About this task: Repeat every line that appears below, with nothing altered.
--- Provided records Enclosed Below ---
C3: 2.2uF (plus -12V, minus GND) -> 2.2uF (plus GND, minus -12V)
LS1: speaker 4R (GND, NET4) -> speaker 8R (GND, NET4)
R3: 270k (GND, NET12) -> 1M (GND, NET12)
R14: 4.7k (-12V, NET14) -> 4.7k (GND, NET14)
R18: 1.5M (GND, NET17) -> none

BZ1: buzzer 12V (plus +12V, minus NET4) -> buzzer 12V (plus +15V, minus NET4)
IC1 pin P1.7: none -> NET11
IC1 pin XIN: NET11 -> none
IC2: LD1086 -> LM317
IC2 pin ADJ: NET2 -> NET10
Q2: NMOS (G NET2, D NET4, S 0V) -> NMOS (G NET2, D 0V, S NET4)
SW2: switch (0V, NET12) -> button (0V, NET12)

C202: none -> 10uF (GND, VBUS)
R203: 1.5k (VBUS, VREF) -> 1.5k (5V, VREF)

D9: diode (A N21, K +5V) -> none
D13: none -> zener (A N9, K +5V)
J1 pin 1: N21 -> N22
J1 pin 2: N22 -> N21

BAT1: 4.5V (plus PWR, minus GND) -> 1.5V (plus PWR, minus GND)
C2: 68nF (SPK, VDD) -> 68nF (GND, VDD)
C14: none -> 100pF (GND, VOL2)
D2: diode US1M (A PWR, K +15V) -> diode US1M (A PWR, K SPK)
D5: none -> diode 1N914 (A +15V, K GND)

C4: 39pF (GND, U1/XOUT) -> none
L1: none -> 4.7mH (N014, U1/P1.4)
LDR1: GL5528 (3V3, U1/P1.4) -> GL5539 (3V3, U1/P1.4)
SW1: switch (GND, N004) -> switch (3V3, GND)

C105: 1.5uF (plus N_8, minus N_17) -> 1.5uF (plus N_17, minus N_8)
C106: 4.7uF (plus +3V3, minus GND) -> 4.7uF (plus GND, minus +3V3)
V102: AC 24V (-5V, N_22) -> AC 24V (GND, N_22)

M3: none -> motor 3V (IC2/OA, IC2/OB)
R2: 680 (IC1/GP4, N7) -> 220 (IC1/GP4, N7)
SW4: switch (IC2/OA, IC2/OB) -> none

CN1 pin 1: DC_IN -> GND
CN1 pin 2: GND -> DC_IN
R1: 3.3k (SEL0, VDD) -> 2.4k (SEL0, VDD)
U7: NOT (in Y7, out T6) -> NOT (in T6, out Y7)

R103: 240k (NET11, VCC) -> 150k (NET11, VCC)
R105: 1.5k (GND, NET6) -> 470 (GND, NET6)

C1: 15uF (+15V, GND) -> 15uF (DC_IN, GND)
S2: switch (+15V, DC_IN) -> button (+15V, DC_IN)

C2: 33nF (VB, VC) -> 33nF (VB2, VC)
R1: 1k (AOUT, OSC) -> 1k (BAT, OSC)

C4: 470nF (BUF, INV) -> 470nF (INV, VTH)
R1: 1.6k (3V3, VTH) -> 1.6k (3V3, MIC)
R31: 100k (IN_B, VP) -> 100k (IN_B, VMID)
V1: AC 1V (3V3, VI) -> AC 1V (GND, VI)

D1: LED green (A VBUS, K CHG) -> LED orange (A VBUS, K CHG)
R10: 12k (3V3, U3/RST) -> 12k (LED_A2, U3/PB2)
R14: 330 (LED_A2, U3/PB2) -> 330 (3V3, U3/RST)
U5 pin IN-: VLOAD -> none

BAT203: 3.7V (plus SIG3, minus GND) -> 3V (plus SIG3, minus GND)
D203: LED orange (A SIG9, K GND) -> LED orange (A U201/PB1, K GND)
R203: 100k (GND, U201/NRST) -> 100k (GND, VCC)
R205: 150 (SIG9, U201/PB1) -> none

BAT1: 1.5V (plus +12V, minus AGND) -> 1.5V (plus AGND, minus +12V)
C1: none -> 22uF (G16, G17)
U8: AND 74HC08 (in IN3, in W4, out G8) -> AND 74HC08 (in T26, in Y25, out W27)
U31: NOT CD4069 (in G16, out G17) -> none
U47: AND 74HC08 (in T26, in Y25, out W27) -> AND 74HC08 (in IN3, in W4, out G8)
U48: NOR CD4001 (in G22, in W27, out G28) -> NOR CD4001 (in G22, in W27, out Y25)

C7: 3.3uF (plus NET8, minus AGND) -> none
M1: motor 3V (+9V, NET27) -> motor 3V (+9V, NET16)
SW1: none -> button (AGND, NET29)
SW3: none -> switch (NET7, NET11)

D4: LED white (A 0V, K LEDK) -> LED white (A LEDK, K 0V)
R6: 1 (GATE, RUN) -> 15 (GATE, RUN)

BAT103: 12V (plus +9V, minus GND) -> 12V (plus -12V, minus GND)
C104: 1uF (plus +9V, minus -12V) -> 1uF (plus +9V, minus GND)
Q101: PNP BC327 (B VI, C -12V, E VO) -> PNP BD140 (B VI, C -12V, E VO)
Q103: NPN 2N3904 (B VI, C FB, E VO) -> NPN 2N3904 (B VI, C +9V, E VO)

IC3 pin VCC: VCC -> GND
--- End of Enclosed Provided records ---
Task answer:
C3: 2.2uF (plus -12V, minus GND) -> 2.2uF (plus GND, minus -12V)
LS1: speaker 4R (GND, NET4) -> speaker 8R (GND, NET4)
R3: 270k (GND, NET12) -> 1M (GND, NET12)
R14: 4.7k (-12V, NET14) -> 4.7k (GND, NET14)
R18: 1.5M (GND, NET17) -> none

BZ1: buzzer 12V (plus +12V, minus NET4) -> buzzer 12V (plus +15V, minus NET4)
IC1 pin P1.7: none -> NET11
IC1 pin XIN: NET11 -> none
IC2: LD1086 -> LM317
IC2 pin ADJ: NET2 -> NET10
Q2: NMOS (G NET2, D NET4, S 0V) -> NMOS (G NET2, D 0V, S NET4)
SW2: switch (0V, NET12) -> button (0V, NET12)

C202: none -> 10uF (GND, VBUS)
R203: 1.5k (VBUS, VREF) -> 1.5k (5V, VREF)

D9: diode (A N21, K +5V) -> none
D13: none -> zener (A N9, K +5V)
J1 pin 1: N21 -> N22
J1 pin 2: N22 -> N21

BAT1: 4.5V (plus PWR, minus GND) -> 1.5V (plus PWR, minus GND)
C2: 68nF (SPK, VDD) -> 68nF (GND, VDD)
C14: none -> 100pF (GND, VOL2)
D2: diode US1M (A PWR, K +15V) -> diode US1M (A PWR, K SPK)
D5: none -> diode 1N914 (A +15V, K GND)

C4: 39pF (GND, U1/XOUT) -> none
L1: none -> 4.7mH (N014, U1/P1.4)
LDR1: GL5528 (3V3, U1/P1.4) -> GL5539 (3V3, U1/P1.4)
SW1: switch (GND, N004) -> switch (3V3, GND)

C105: 1.5uF (plus N_8, minus N_17) -> 1.5uF (plus N_17, minus N_8)
C106: 4.7uF (plus +3V3, minus GND) -> 4.7uF (plus GND, minus +3V3)
V102: AC 24V (-5V, N_22) -> AC 24V (GND, N_22)

M3: none -> motor 3V (IC2/OA, IC2/OB)
R2: 680 (IC1/GP4, N7) -> 220 (IC1/GP4, N7)
SW4: switch (IC2/OA, IC2/OB) -> none

CN1 pin 1: DC_IN -> GND
CN1 pin 2: GND -> DC_IN
R1: 3.3k (SEL0, VDD) -> 2.4k (SEL0, VDD)
U7: NOT (in Y7, out T6) -> NOT (in T6, out Y7)

R103: 240k (NET11, VCC) -> 150k (NET11, VCC)
R105: 1.5k (GND, NET6) -> 470 (GND, NET6)

C1: 15uF (+15V, GND) -> 15uF (DC_IN, GND)
S2: switch (+15V, DC_IN) -> button (+15V, DC_IN)

C2: 33nF (VB, VC) -> 33nF (VB2, VC)
R1: 1k (AOUT, OSC) -> 1k (BAT, OSC)

C4: 470nF (BUF, INV) -> 470nF (INV, VTH)
R1: 1.6k (3V3, VTH) -> 1.6k (3V3, MIC)
R31: 100k (IN_B, VP) -> 100k (IN_B, VMID)
V1: AC 1V (3V3, VI) -> AC 1V (GND, VI)

D1: LED green (A VBUS, K CHG) -> LED orange (A VBUS, K CHG)
R10: 12k (3V3, U3/RST) -> 12k (LED_A2, U3/PB2)
R14: 330 (LED_A2, U3/PB2) -> 330 (3V3, U3/RST)
U5 pin IN-: VLOAD -> none

BAT203: 3.7V (plus SIG3, minus GND) -> 3V (plus SIG3, minus GND)
D203: LED orange (A SIG9, K GND) -> LED orange (A U201/PB1, K GND)
R203: 100k (GND, U201/NRST) -> 100k (GND, VCC)
R205: 150 (SIG9, U201/PB1) -> none

BAT1: 1.5V (plus +12V, minus AGND) -> 1.5V (plus AGND, minus +12V)
C1: none -> 22uF (G16, G17)
U8: AND 74HC08 (in IN3, in W4, out G8) -> AND 74HC08 (in T26, in Y25, out W27)
U31: NOT CD4069 (in G16, out G17) -> none
U47: AND 74HC08 (in T26, in Y25, out W27) -> AND 74HC08 (in IN3, in W4, out G8)
U48: NOR CD4001 (in G22, in W27, out G28) -> NOR CD4001 (in G22, in W27, out Y25)

C7: 3.3uF (plus NET8, minus AGND) -> none
M1: motor 3V (+9V, NET27) -> motor 3V (+9V, NET16)
SW1: none -> button (AGND, NET29)
SW3: none -> switch (NET7, NET11)

D4: LED white (A 0V, K LEDK) -> LED white (A LEDK, K 0V)
R6: 1 (GATE, RUN) -> 15 (GATE, RUN)

BAT103: 12V (plus +9V, minus GND) -> 12V (plus -12V, minus GND)
C104: 1uF (plus +9V, minus -12V) -> 1uF (plus +9V, minus GND)
Q101: PNP BC327 (B VI, C -12V, E VO) -> PNP BD140 (B VI, C -12V, E VO)
Q103: NPN 2N3904 (B VI, C FB, E VO) -> NPN 2N3904 (B VI, C +9V, E VO)

IC3 pin VCC: VCC -> GND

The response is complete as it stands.